Only the lines below starting at the one containing "gray circle: (258, 17) -> (302, 67), moved" and ending at the one containing "green triangle: (83, 355) -> (92, 325), moved" belong in the answer, each copied exactly.

-------------------------

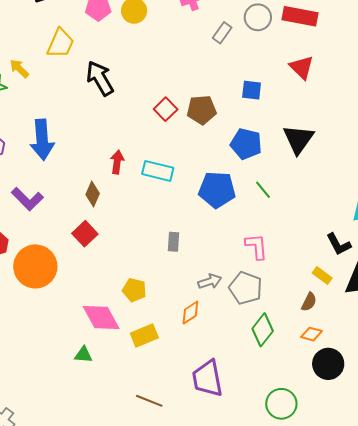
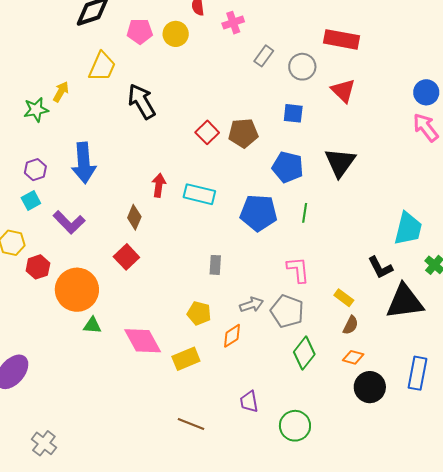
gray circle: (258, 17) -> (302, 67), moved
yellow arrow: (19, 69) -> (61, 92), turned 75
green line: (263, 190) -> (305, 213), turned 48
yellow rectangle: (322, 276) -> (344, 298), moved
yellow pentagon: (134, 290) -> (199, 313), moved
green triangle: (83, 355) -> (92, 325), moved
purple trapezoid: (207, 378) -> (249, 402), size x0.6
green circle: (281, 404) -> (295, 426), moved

-------------------------

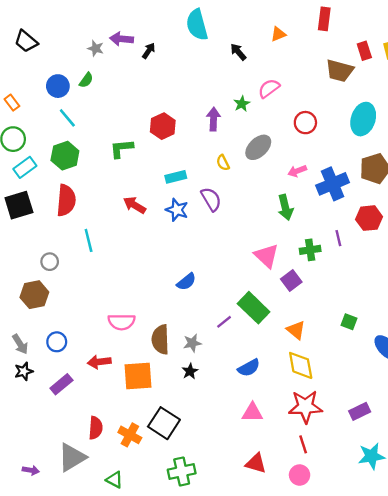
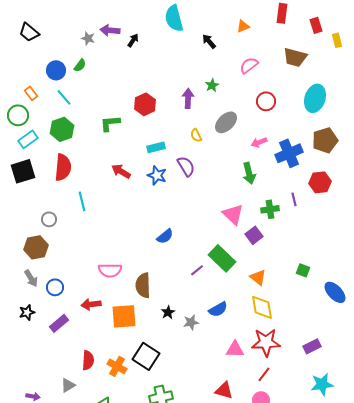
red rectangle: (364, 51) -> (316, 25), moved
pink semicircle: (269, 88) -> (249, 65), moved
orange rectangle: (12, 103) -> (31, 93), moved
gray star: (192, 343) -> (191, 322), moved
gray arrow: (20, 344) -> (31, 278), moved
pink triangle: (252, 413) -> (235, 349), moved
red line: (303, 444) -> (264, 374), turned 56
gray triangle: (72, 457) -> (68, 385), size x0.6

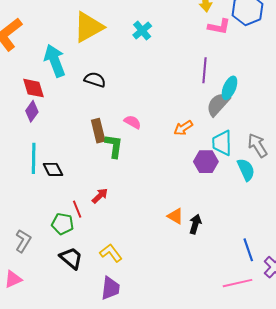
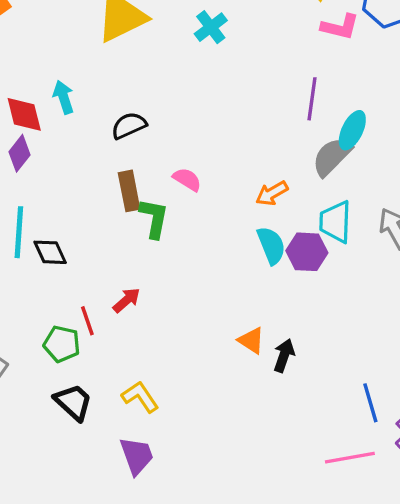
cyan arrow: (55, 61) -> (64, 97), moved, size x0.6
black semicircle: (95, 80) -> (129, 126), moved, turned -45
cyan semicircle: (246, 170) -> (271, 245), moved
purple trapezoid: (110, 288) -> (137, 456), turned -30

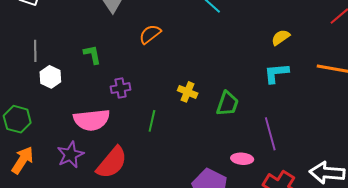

-------------------------

▶ Expected answer
gray circle: (258, 17) -> (302, 67), moved
yellow arrow: (19, 69) -> (61, 92), turned 75
green line: (263, 190) -> (305, 213), turned 48
yellow rectangle: (322, 276) -> (344, 298), moved
yellow pentagon: (134, 290) -> (199, 313), moved
green triangle: (83, 355) -> (92, 325), moved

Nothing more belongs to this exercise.